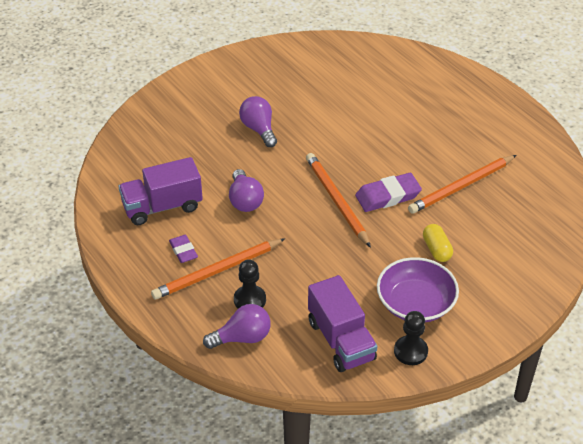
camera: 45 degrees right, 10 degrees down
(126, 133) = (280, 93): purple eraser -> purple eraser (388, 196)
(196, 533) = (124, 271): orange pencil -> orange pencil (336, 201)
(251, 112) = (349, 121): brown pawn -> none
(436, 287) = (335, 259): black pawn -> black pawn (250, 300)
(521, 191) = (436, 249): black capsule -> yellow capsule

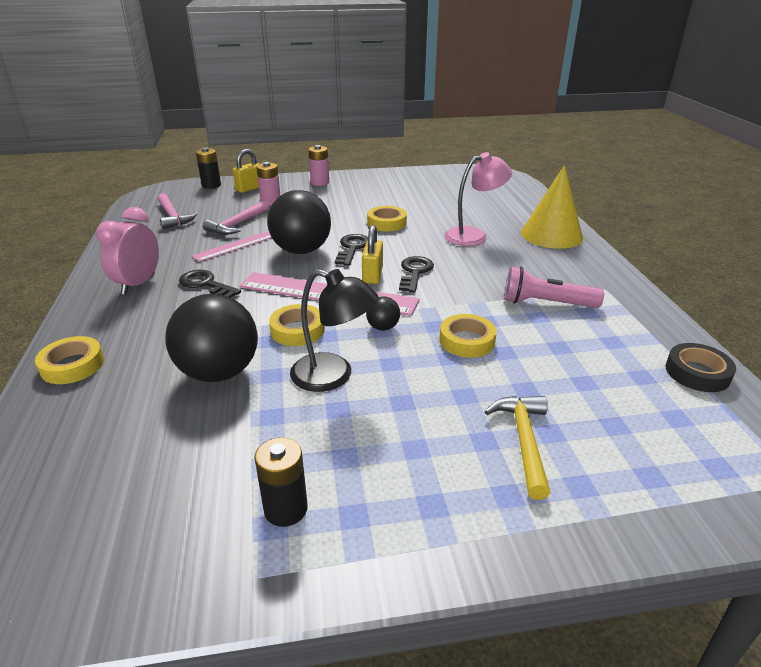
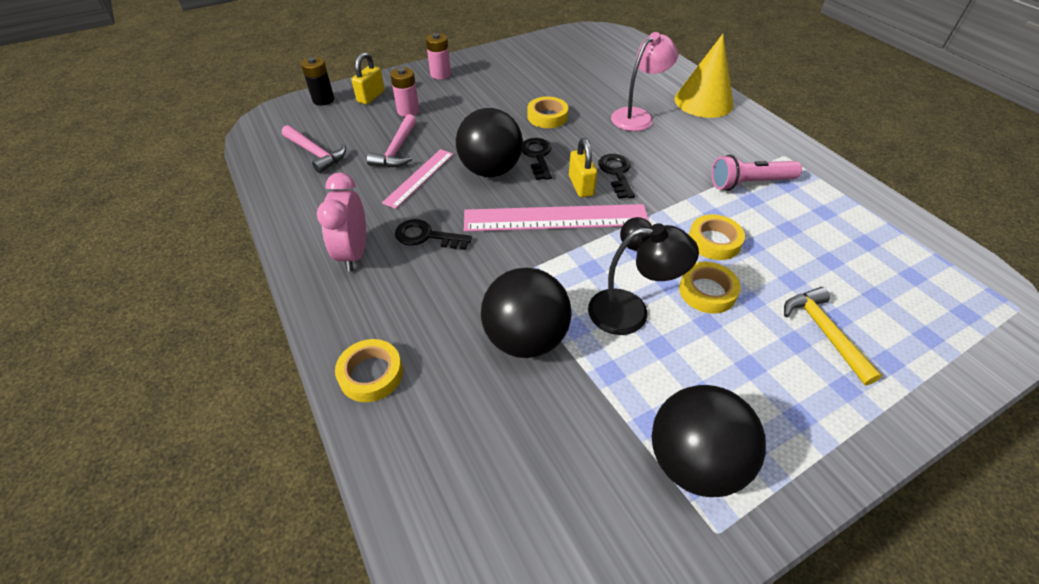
camera: 20 degrees left, 15 degrees up
(285, 509) = (693, 462): black battery -> black ball
(297, 330) = (560, 269): yellow tape -> yellow tape (707, 291)
(697, 373) = (901, 227): black tape -> none

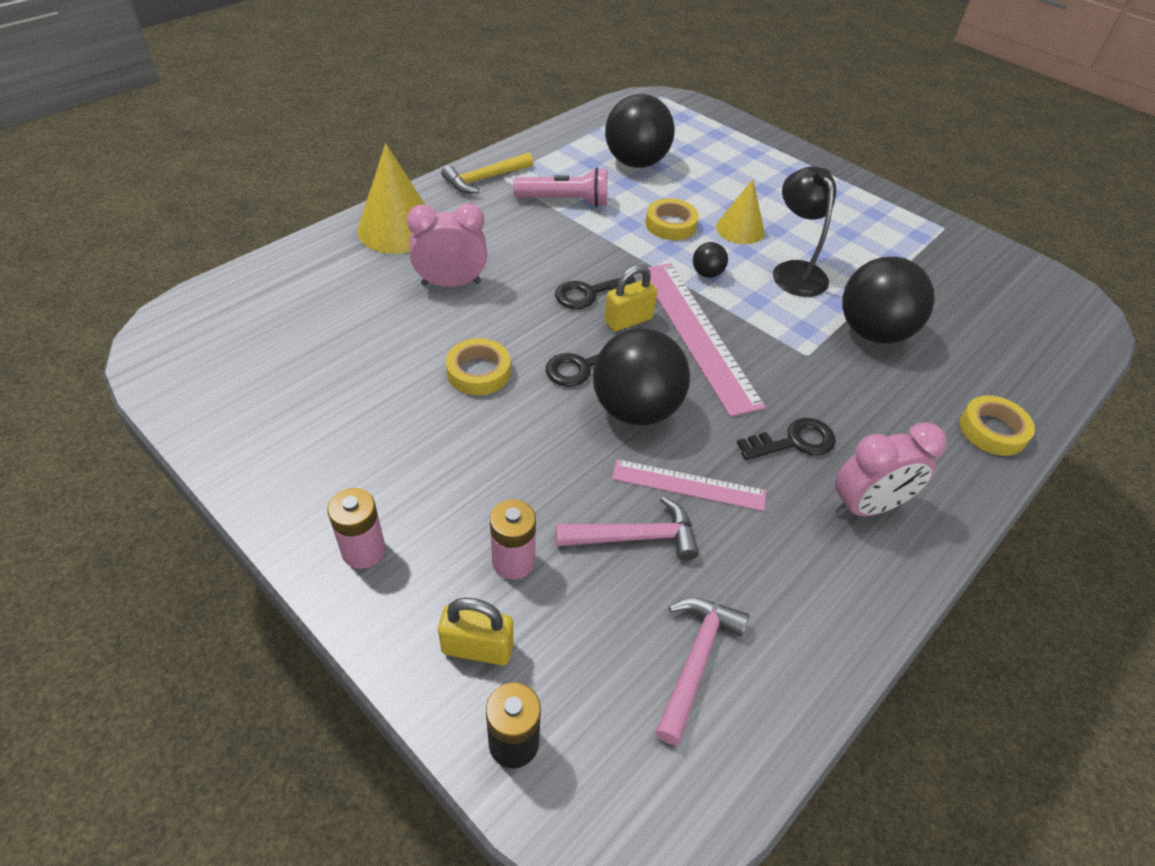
camera: 110 degrees left, 0 degrees up
(426, 236) = (794, 442): black key -> black key turned 105 degrees counterclockwise
(637, 116) = (451, 283): pink lamp -> pink clock
(693, 462) = (906, 236): black ball -> black ball (635, 163)
(707, 291) = (740, 229): yellow tape -> yellow cone
(749, 183) = (564, 201): pink flashlight -> pink flashlight turned 60 degrees counterclockwise
(824, 332) = (745, 175): yellow hammer -> yellow hammer (485, 179)

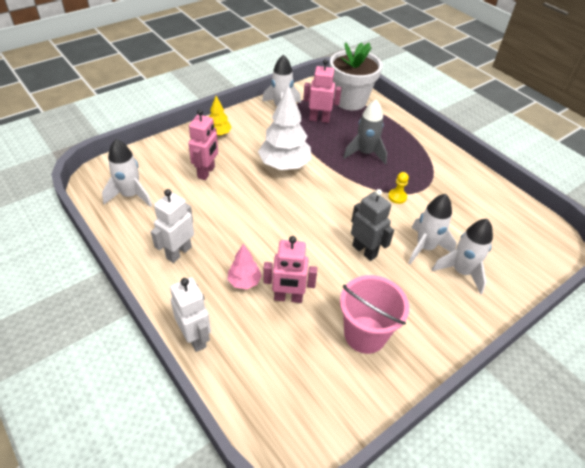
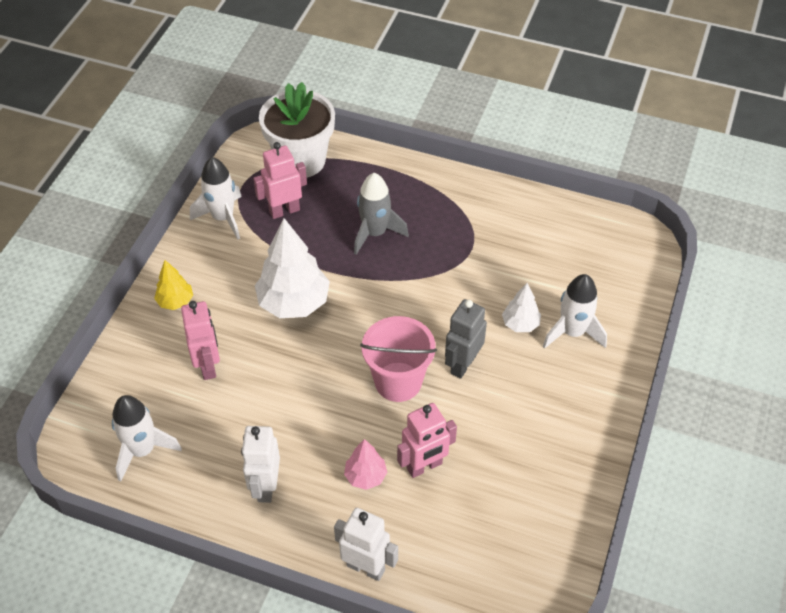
camera: 30 degrees left, 5 degrees up
(364, 251) = (462, 364): grey robot -> grey robot turned 75 degrees counterclockwise
(365, 334) = (526, 459): pink bucket -> pink bucket (398, 382)
(397, 197) = (451, 275): yellow pawn -> none
(425, 247) = (520, 324): white rocket -> white tree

**WORK TO COMPLETE**.
Your answer is an exact copy of the records above, stripped of pictures.

**OUTPUT FOR THIS TASK**.
camera: 45 degrees right, 10 degrees down
(126, 133) = (280, 93): purple eraser -> purple eraser (388, 196)
(196, 533) = (124, 271): orange pencil -> orange pencil (336, 201)
(251, 112) = (349, 121): brown pawn -> none
(436, 287) = (335, 259): black pawn -> black pawn (250, 300)
(521, 191) = (436, 249): black capsule -> yellow capsule

camera: 20 degrees left, 15 degrees up
(285, 509) = (693, 462): black battery -> black ball
(297, 330) = (560, 269): yellow tape -> yellow tape (707, 291)
(697, 373) = (901, 227): black tape -> none

camera: 110 degrees left, 0 degrees up
(426, 236) = (794, 442): black key -> black key turned 105 degrees counterclockwise
(637, 116) = (451, 283): pink lamp -> pink clock
(693, 462) = (906, 236): black ball -> black ball (635, 163)
(707, 291) = (740, 229): yellow tape -> yellow cone
(749, 183) = (564, 201): pink flashlight -> pink flashlight turned 60 degrees counterclockwise
(824, 332) = (745, 175): yellow hammer -> yellow hammer (485, 179)

camera: 30 degrees left, 5 degrees up
(364, 251) = (462, 364): grey robot -> grey robot turned 75 degrees counterclockwise
(365, 334) = (526, 459): pink bucket -> pink bucket (398, 382)
(397, 197) = (451, 275): yellow pawn -> none
(425, 247) = (520, 324): white rocket -> white tree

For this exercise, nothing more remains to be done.